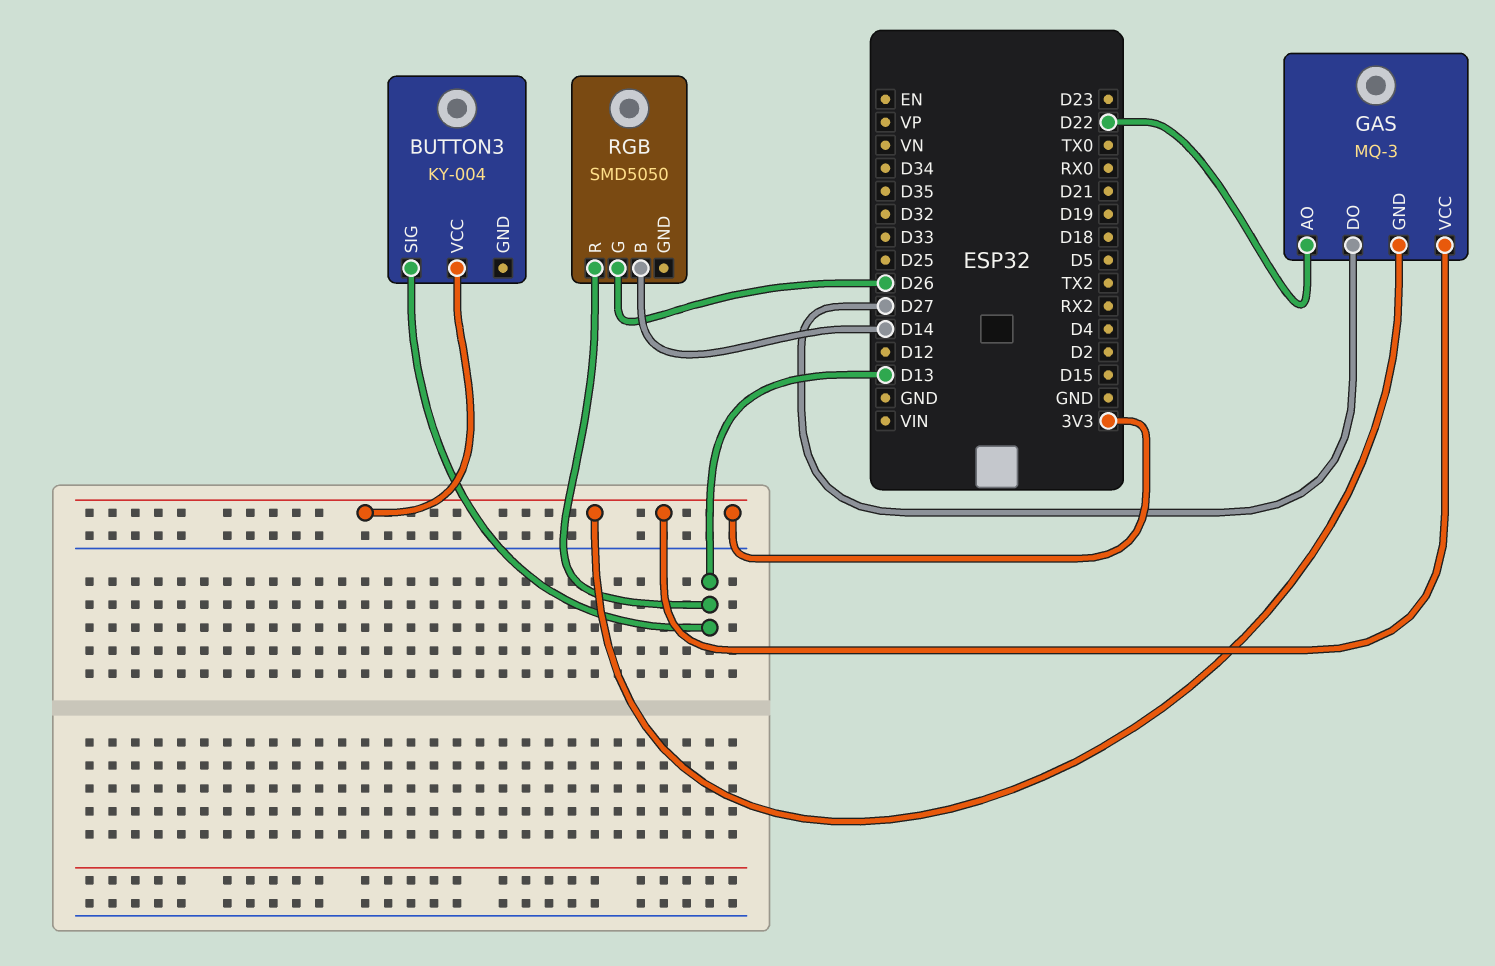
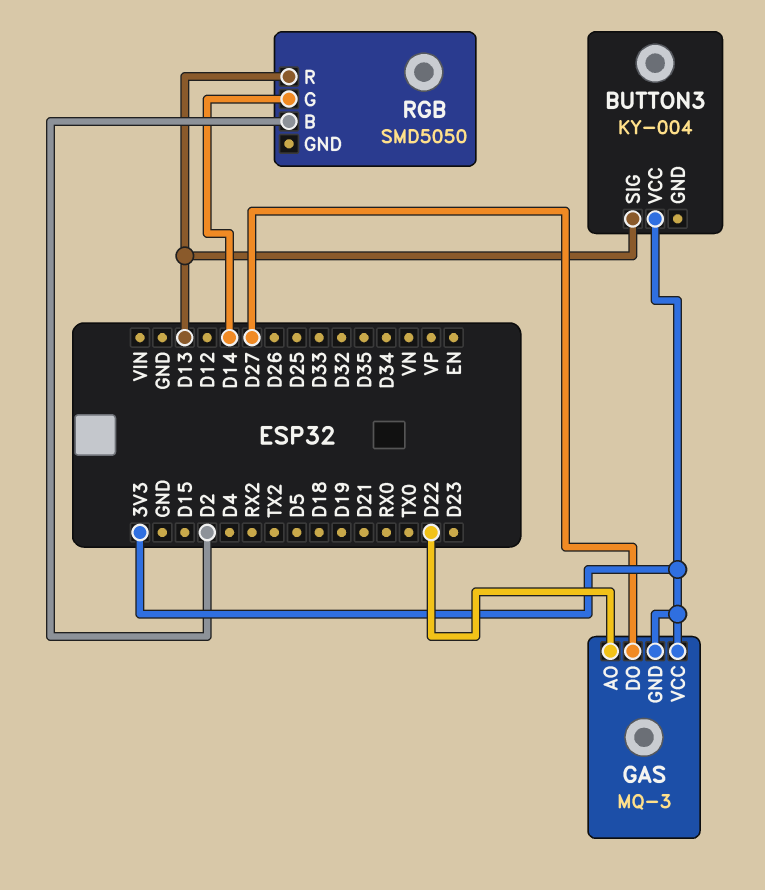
RGB pin B: D14 -> D2
RGB pin G: D26 -> D14

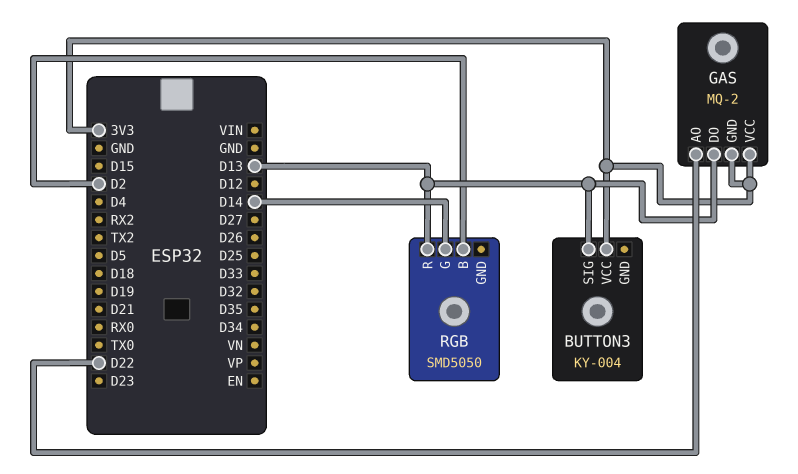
GAS: MQ-3 -> MQ-2
GAS pin DO: D27 -> D13

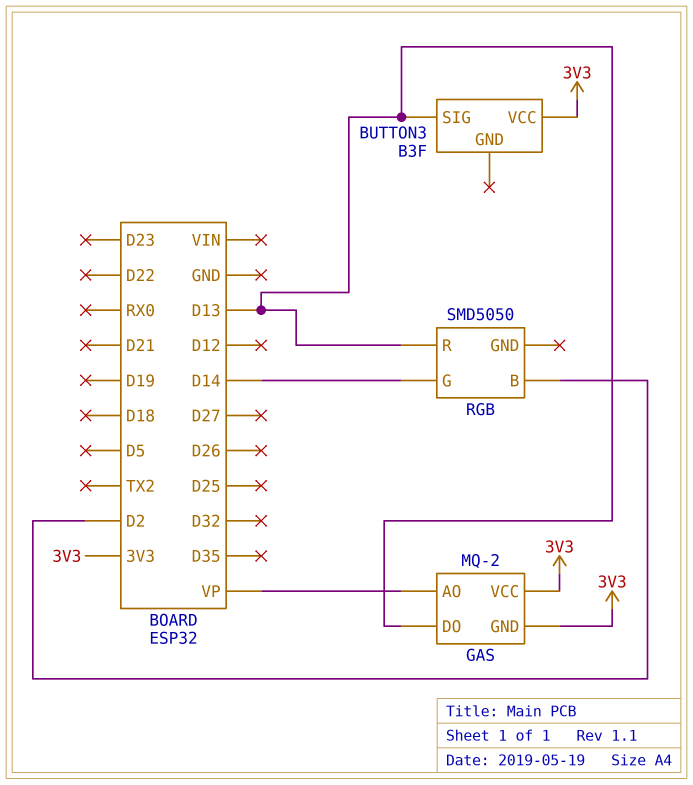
BUTTON3: KY-004 -> B3F
GAS pin AO: D22 -> VP

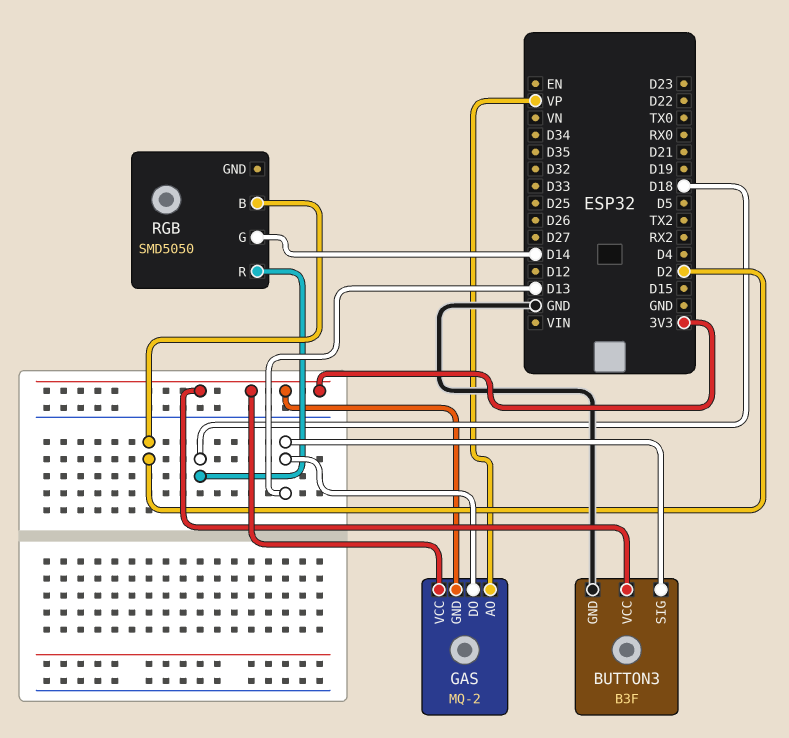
BUTTON3 pin GND: none -> GND
RGB pin R: D13 -> D18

===

▶ [Work to complete]
Your task is to quote exactly the lines from the one with "GAS: MQ-3 -> MQ-2" through the end of the material, both included, without reproducing any pictures.

▶ [Solution to this problem]
GAS: MQ-3 -> MQ-2
GAS pin DO: D27 -> D13

BUTTON3: KY-004 -> B3F
GAS pin AO: D22 -> VP

BUTTON3 pin GND: none -> GND
RGB pin R: D13 -> D18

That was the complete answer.